Object tracking records:
________________
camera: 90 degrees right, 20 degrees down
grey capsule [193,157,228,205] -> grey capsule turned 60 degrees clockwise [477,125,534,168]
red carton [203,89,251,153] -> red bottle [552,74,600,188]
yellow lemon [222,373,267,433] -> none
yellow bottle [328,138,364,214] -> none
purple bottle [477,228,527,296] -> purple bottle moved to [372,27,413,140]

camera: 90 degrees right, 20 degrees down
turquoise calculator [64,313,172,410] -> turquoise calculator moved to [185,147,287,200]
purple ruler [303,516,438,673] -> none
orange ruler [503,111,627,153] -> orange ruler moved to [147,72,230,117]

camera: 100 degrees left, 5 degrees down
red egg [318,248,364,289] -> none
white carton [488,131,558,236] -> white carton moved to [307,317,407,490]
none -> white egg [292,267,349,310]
________________
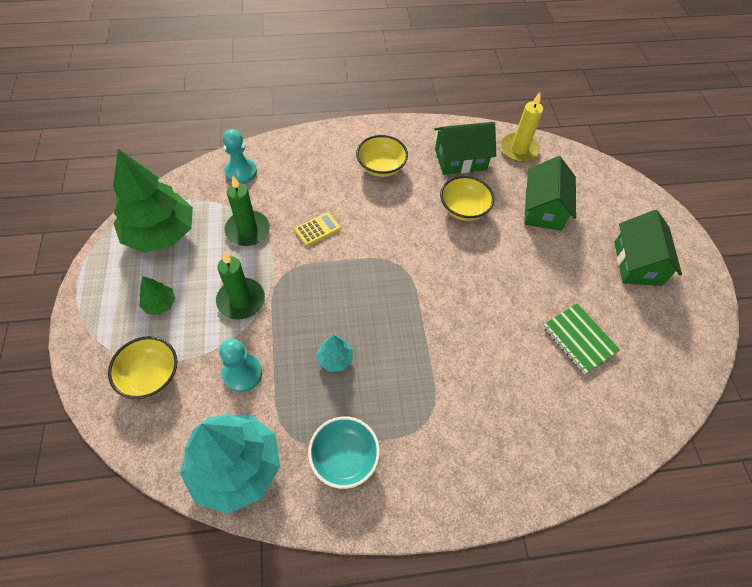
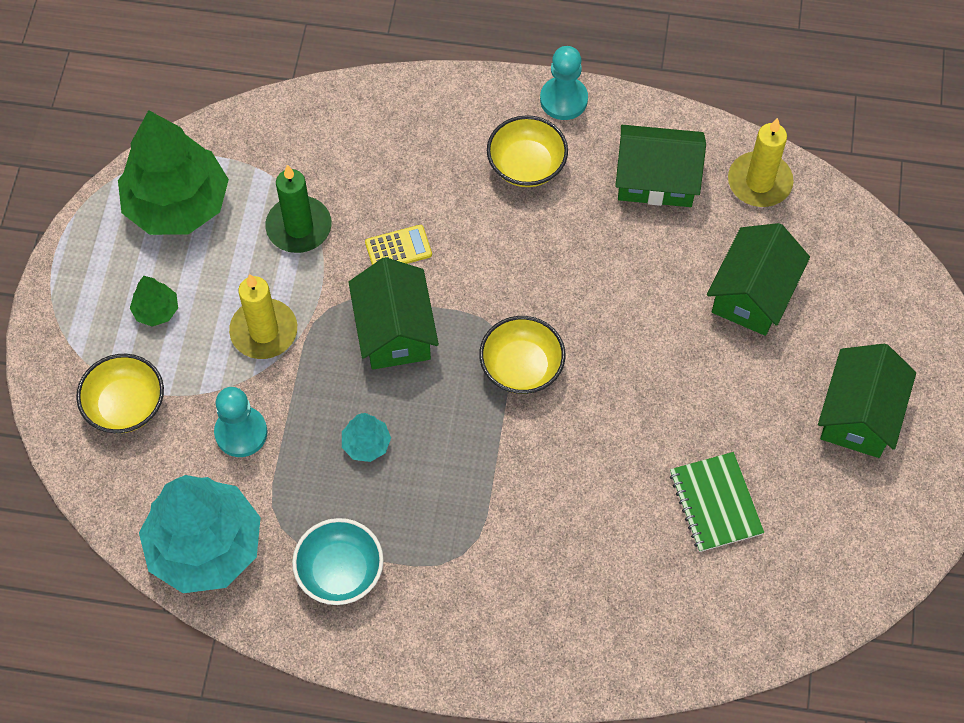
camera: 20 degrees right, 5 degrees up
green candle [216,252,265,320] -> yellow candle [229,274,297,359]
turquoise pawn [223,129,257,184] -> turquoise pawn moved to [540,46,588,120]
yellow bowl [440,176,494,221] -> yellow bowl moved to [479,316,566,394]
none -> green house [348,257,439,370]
________________
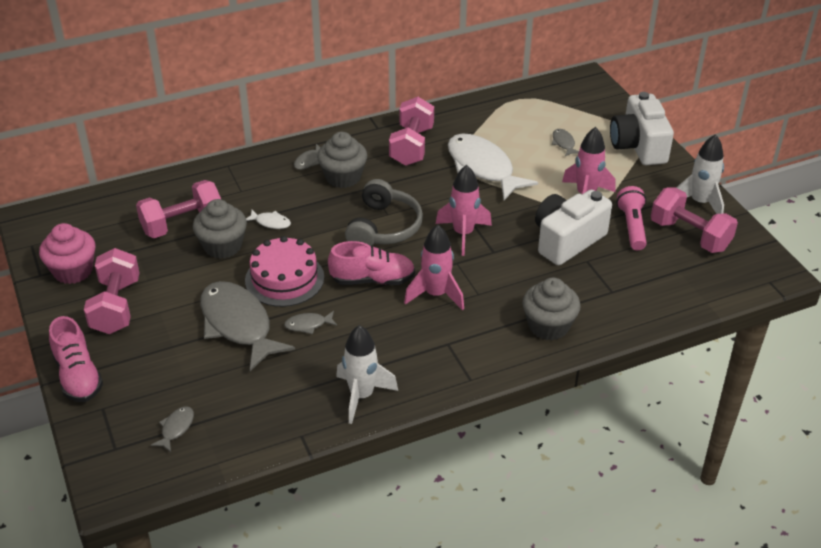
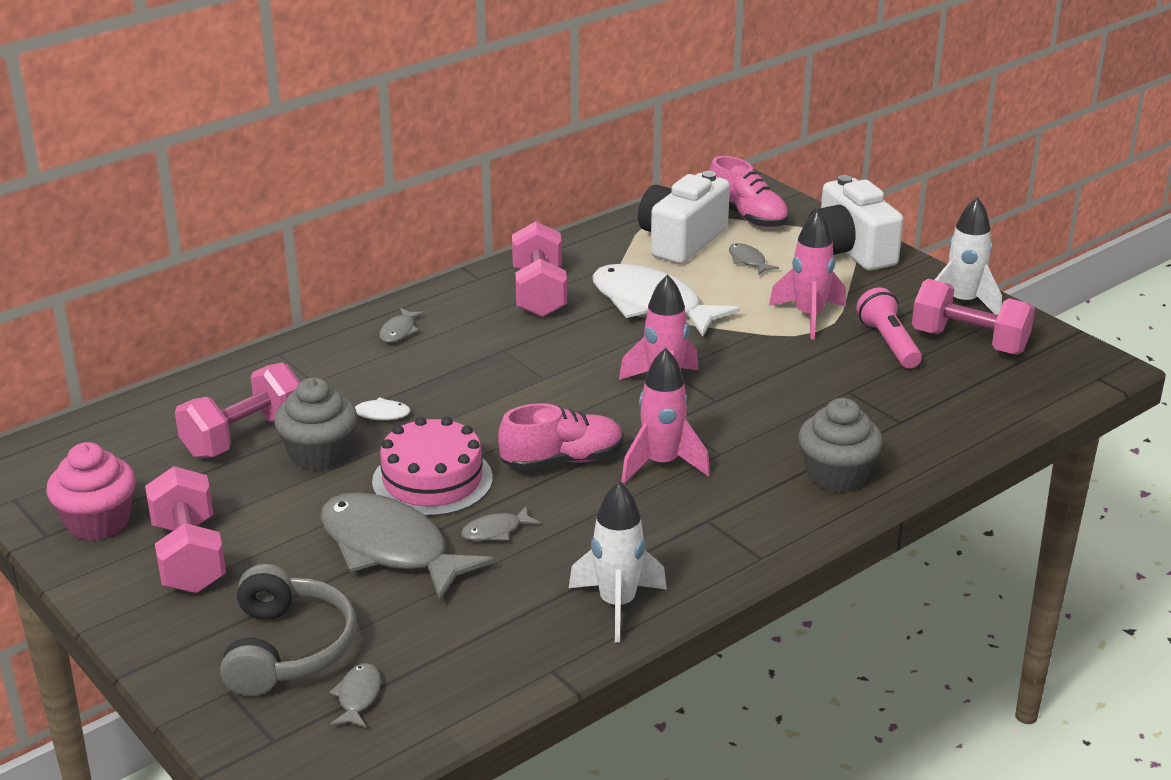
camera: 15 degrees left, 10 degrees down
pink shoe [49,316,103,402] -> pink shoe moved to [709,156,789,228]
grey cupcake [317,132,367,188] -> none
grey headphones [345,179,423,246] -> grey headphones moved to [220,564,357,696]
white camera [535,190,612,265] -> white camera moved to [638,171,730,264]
________________
Set down, unchanged, only those lines above that fall between the line with "camera: 15 degrees left, 10 degrees down" and the line with "white camera [535,190,612,265]", the two end lines included.

* [Task answer]:
camera: 15 degrees left, 10 degrees down
pink shoe [49,316,103,402] -> pink shoe moved to [709,156,789,228]
grey cupcake [317,132,367,188] -> none
grey headphones [345,179,423,246] -> grey headphones moved to [220,564,357,696]
white camera [535,190,612,265] -> white camera moved to [638,171,730,264]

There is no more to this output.